(Before-and-after change data)
==*==
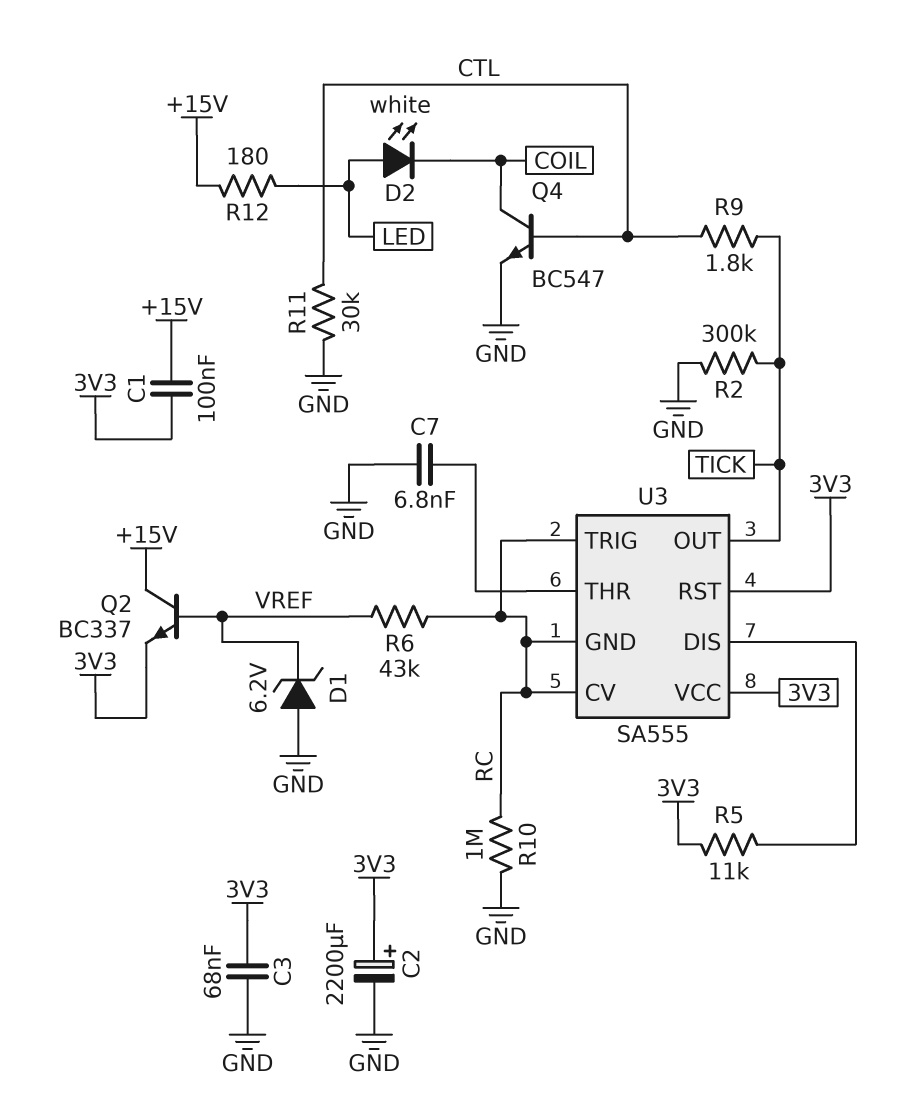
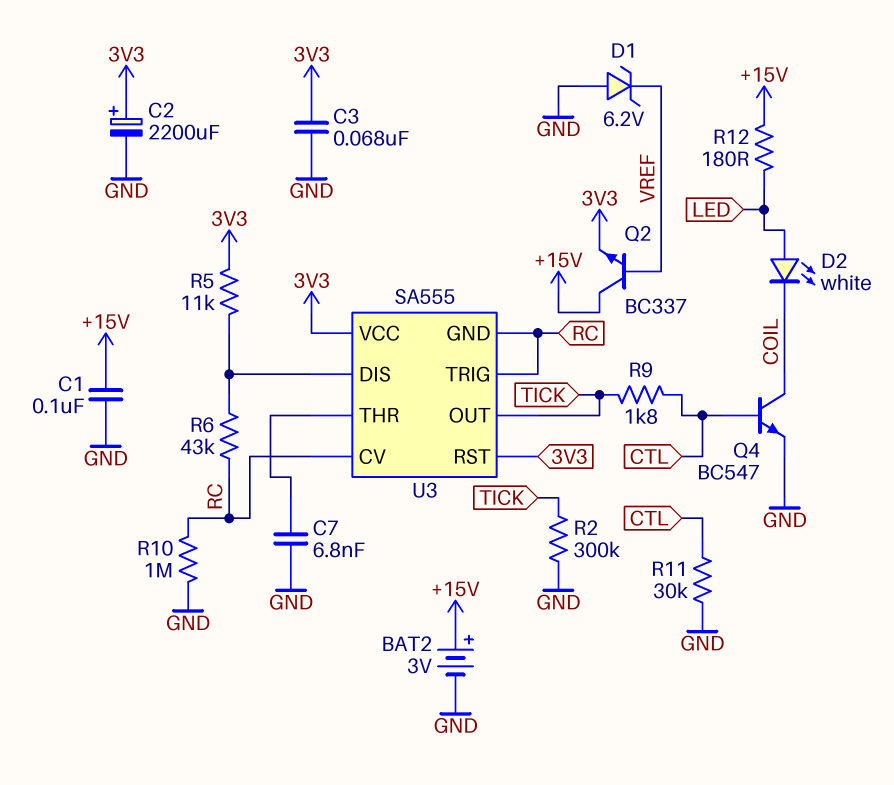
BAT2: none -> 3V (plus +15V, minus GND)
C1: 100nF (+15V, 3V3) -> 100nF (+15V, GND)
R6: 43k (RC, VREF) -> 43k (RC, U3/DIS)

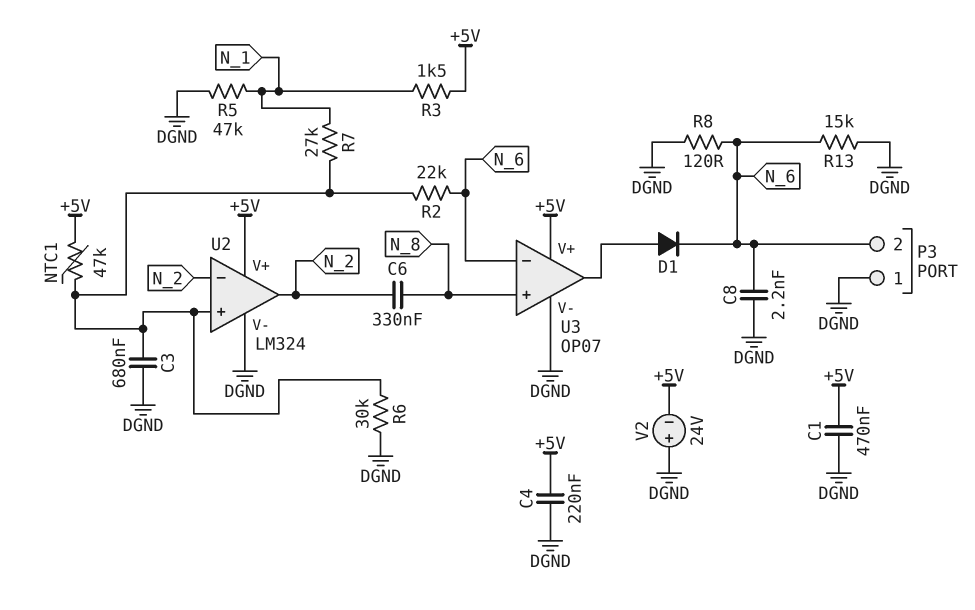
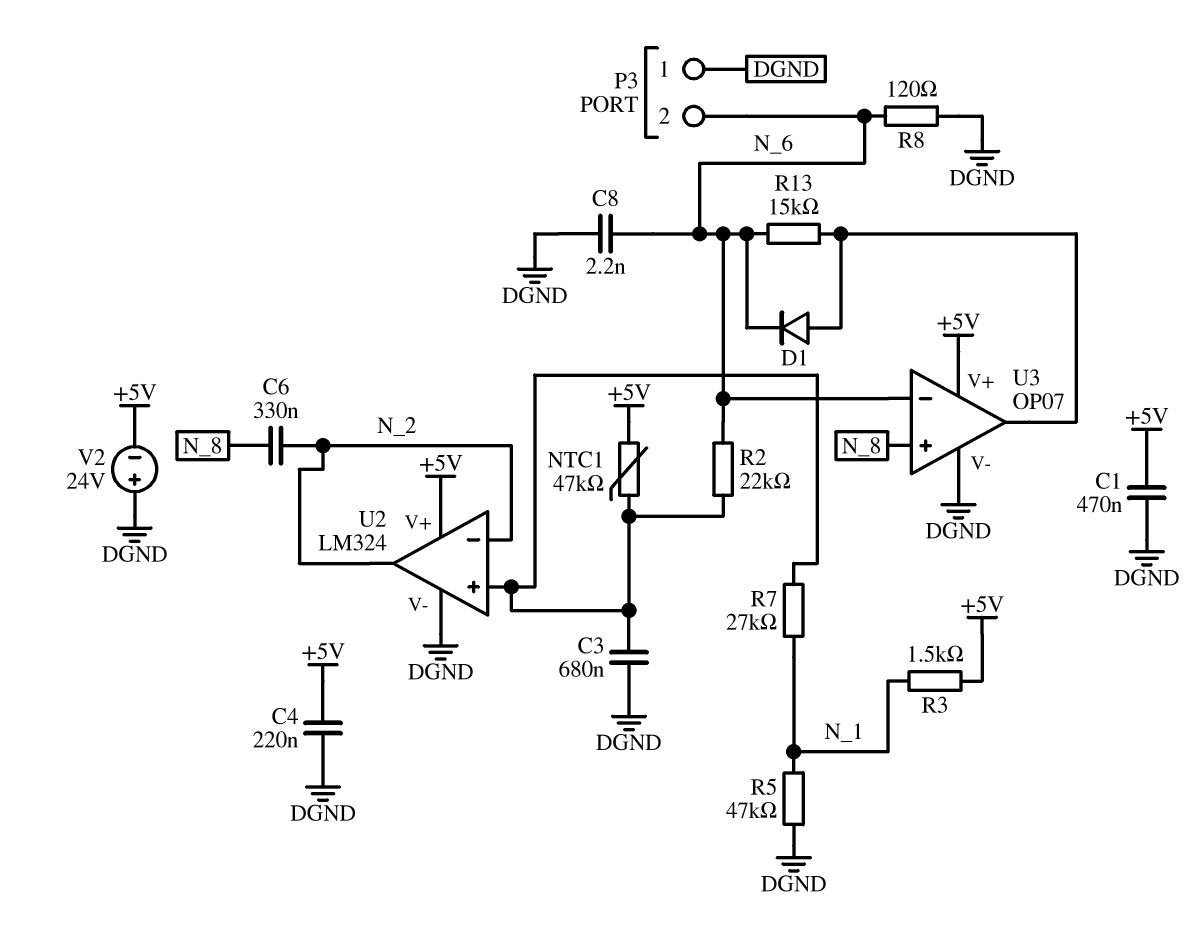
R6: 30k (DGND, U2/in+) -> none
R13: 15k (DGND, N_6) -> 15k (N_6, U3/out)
==*==
TASK TO CARRY OUT: Return every line above where "DGND" appears.

RESPONSE BOX:
R6: 30k (DGND, U2/in+) -> none
R13: 15k (DGND, N_6) -> 15k (N_6, U3/out)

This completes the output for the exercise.